TASK ITEM: Below this line is the material. Write out only its lines from the one containing "Q4: NMOS BS170" through the one containing "U3: NOT 74HC04", both kept, exactly.

THE DATA:
- - - - -

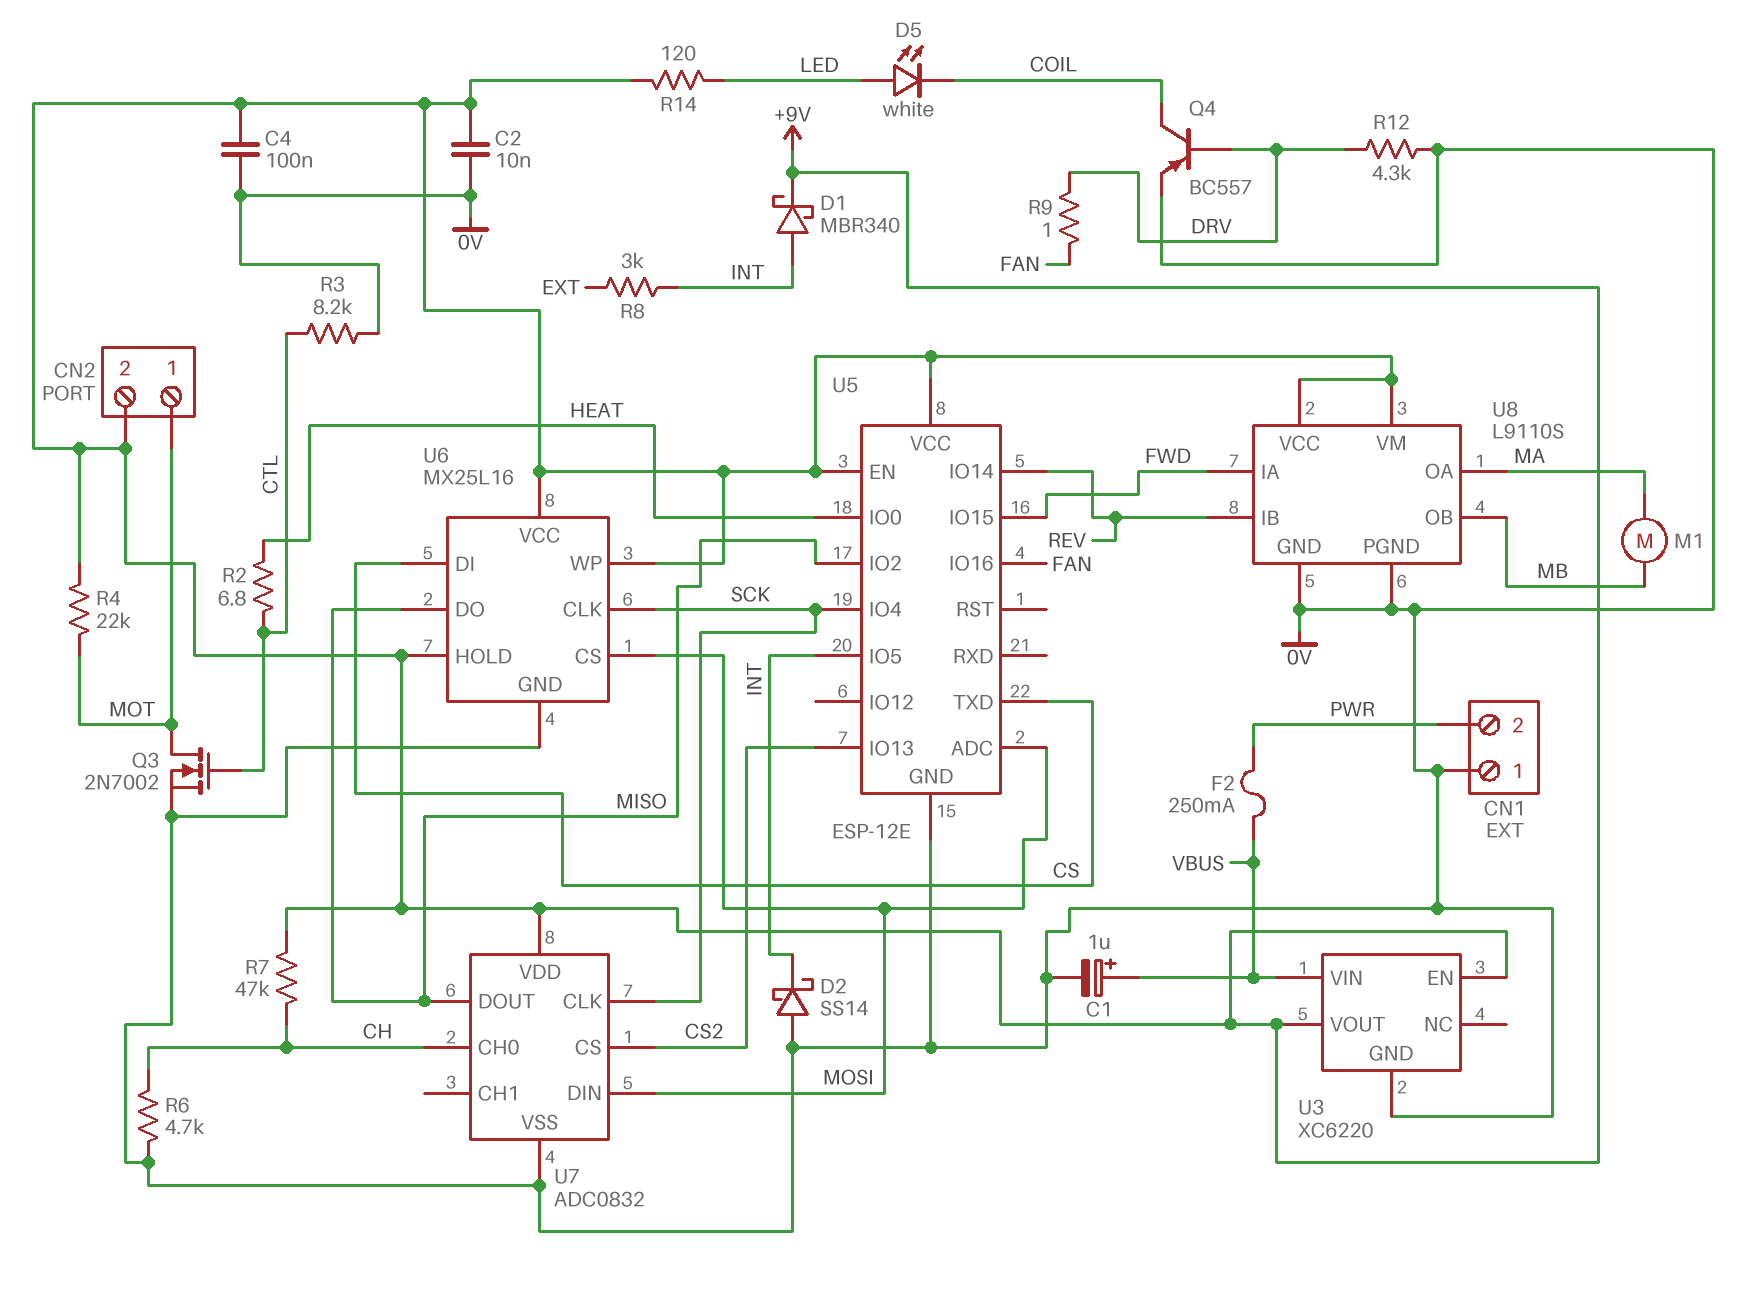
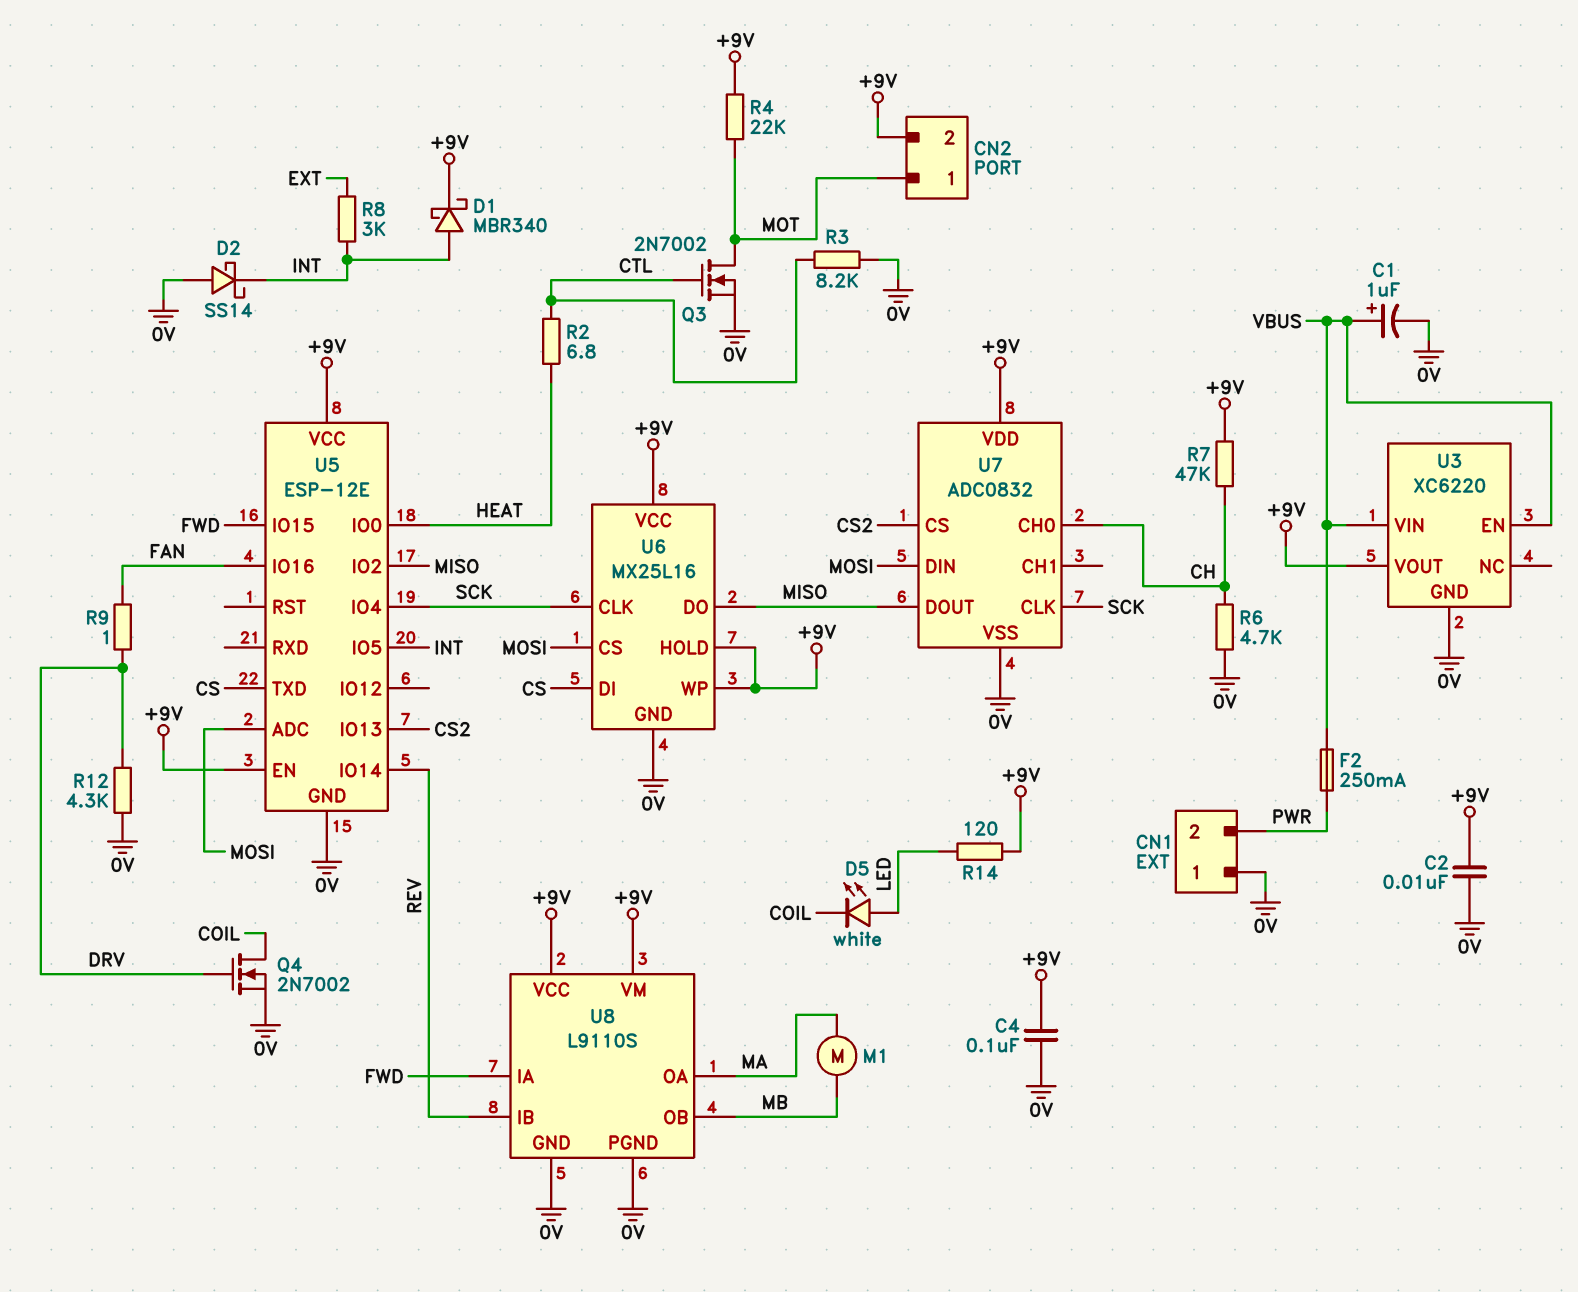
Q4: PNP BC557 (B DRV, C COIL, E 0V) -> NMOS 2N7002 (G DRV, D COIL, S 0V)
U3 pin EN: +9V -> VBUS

- - - - -

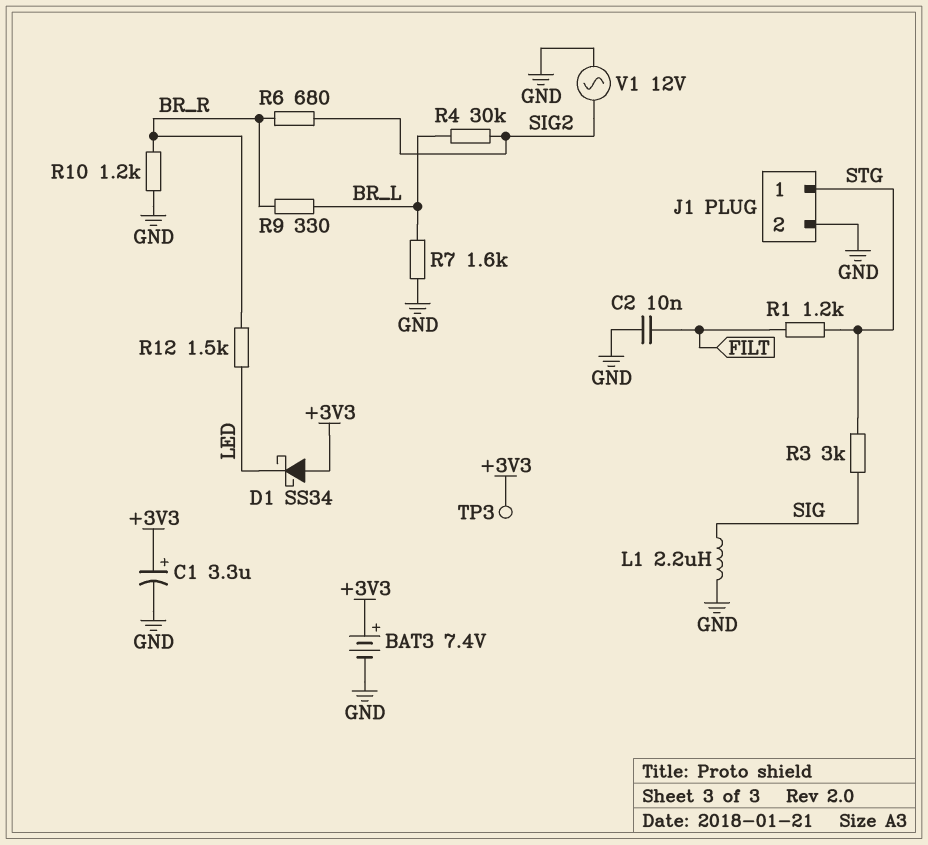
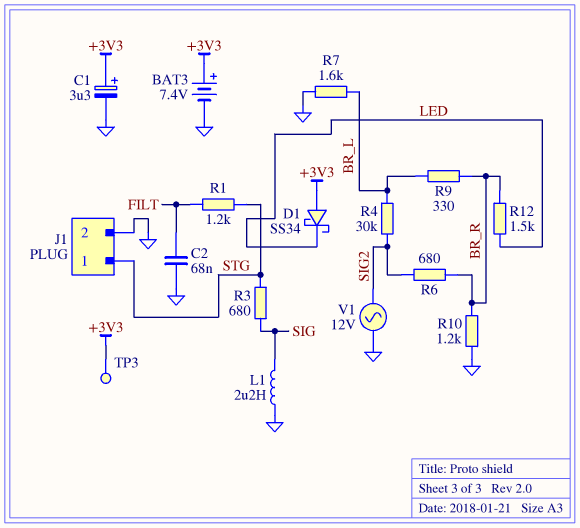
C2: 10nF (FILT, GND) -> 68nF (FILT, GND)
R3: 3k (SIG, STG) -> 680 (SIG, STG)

- - - - -

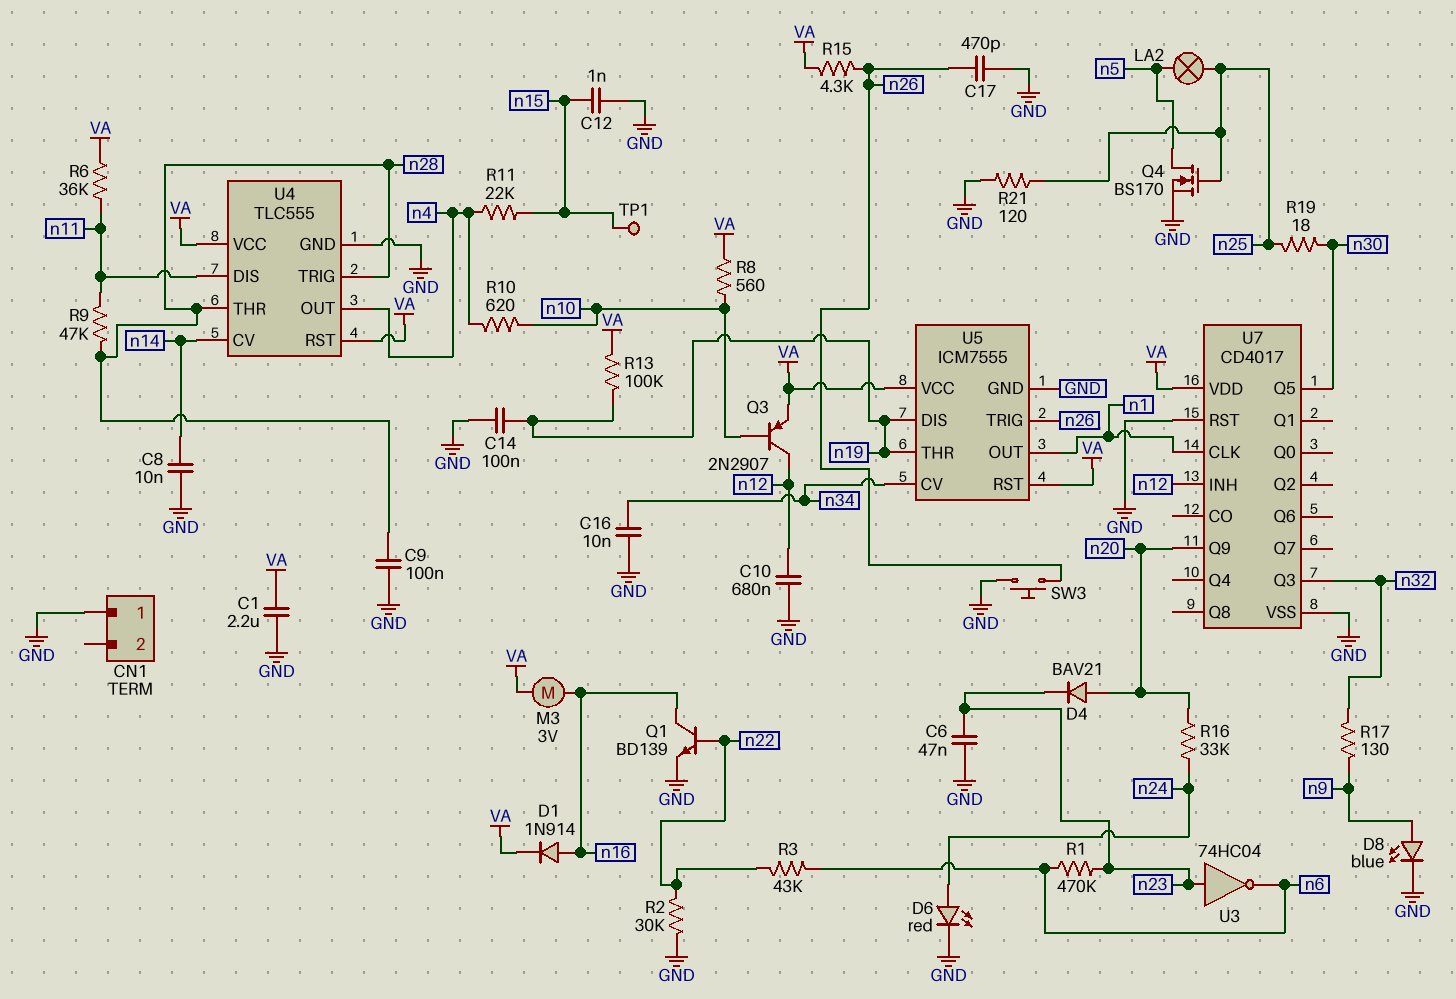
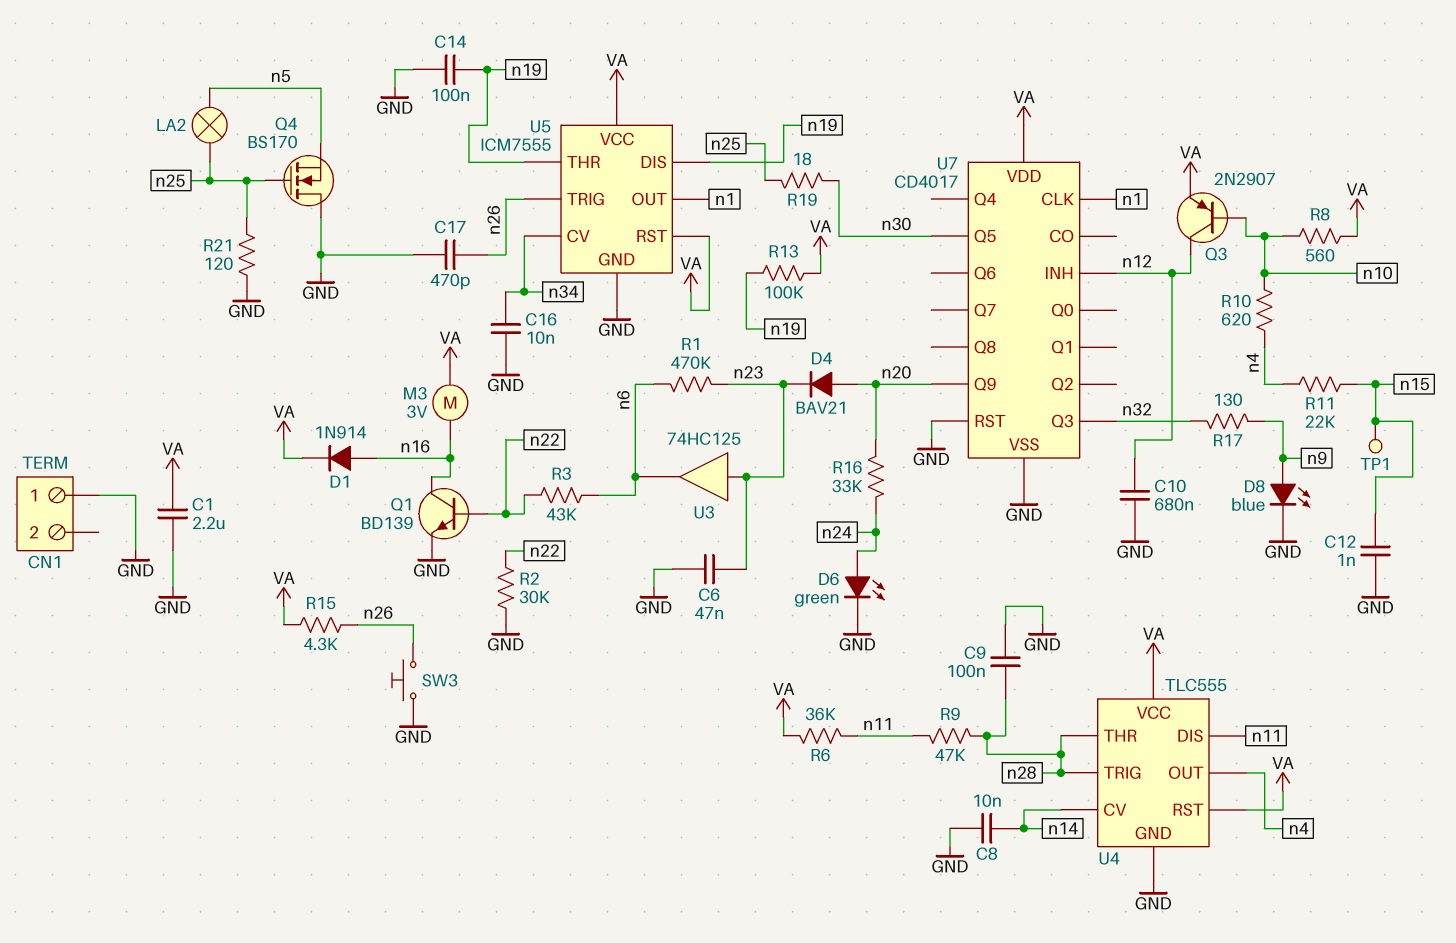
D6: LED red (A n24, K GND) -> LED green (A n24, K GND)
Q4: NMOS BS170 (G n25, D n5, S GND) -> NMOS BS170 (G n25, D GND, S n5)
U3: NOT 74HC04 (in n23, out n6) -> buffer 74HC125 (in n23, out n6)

- - - - -

EXPECTED OUTPUT:
Q4: NMOS BS170 (G n25, D n5, S GND) -> NMOS BS170 (G n25, D GND, S n5)
U3: NOT 74HC04 (in n23, out n6) -> buffer 74HC125 (in n23, out n6)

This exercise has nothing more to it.